***** Data records *****

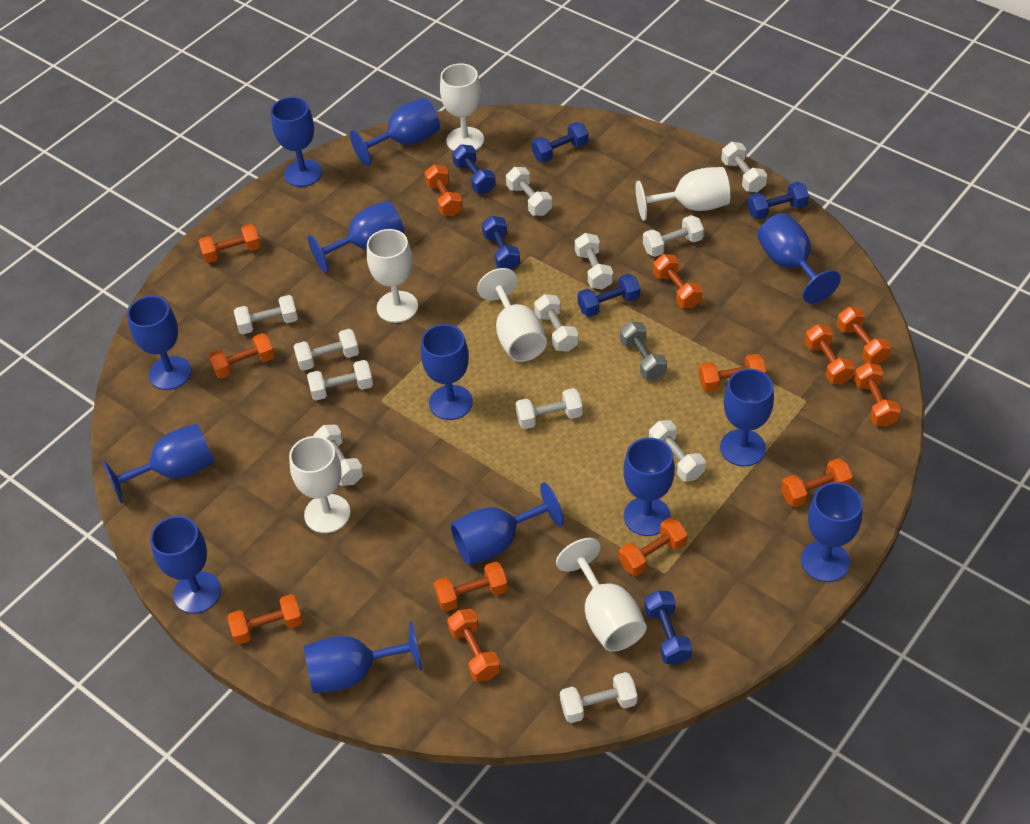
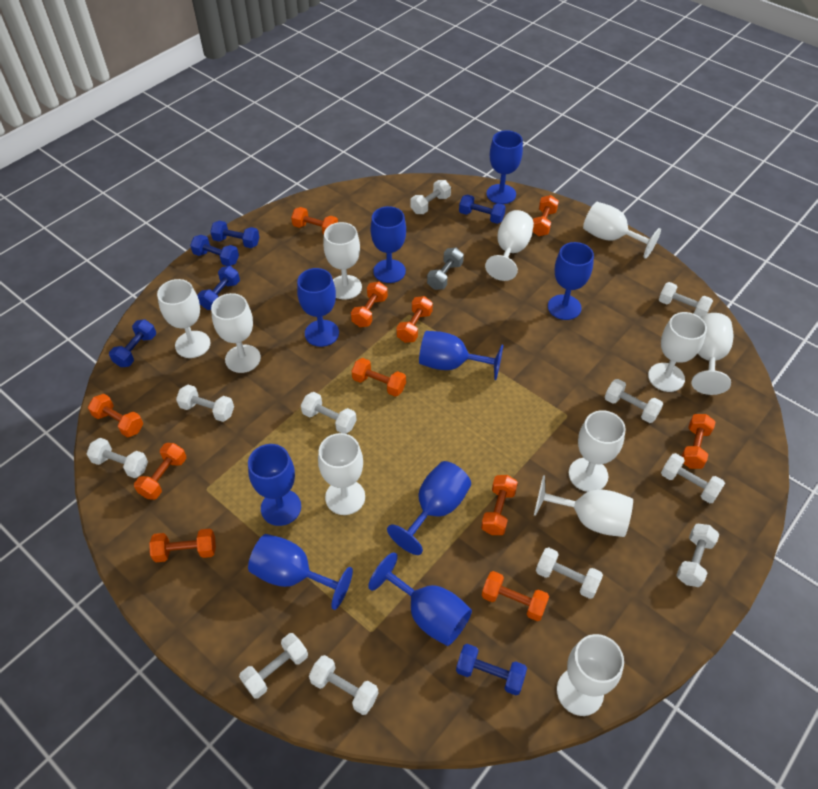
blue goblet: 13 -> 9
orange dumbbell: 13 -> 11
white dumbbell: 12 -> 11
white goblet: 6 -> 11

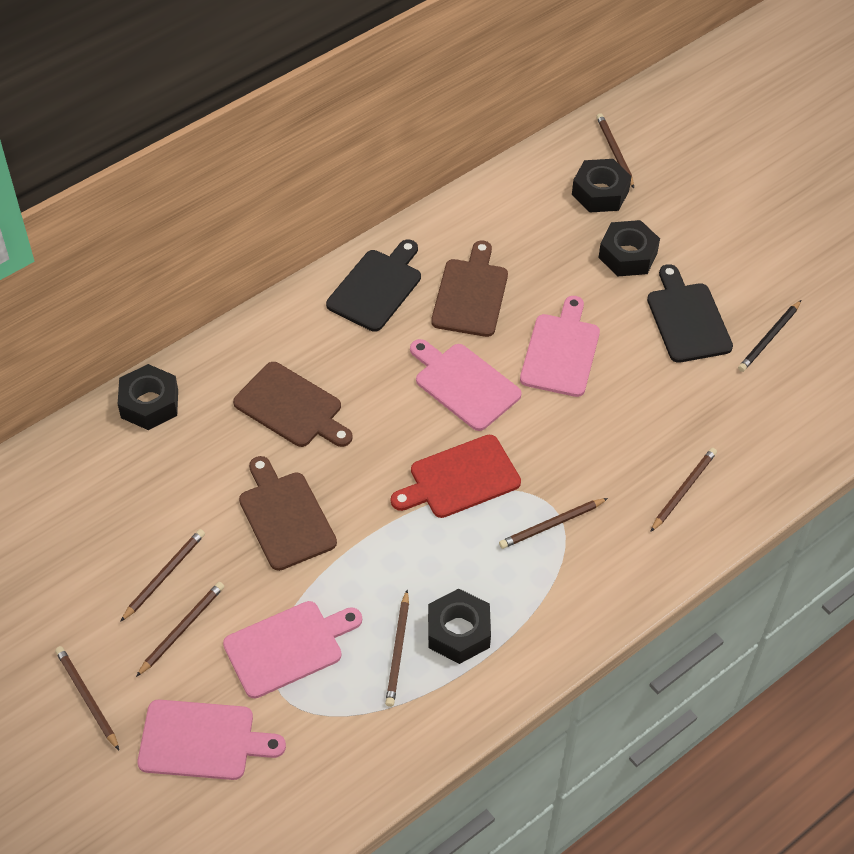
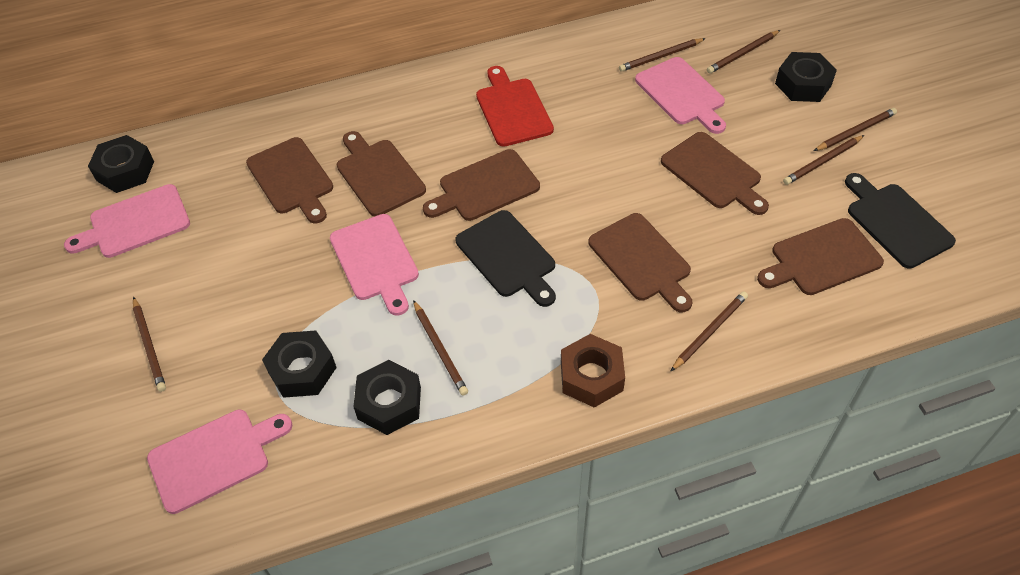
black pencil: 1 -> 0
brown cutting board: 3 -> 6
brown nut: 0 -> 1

*****

Work request: Reproduce every line above that contains the string "dumbbell".

Task answer:
orange dumbbell: 13 -> 11
white dumbbell: 12 -> 11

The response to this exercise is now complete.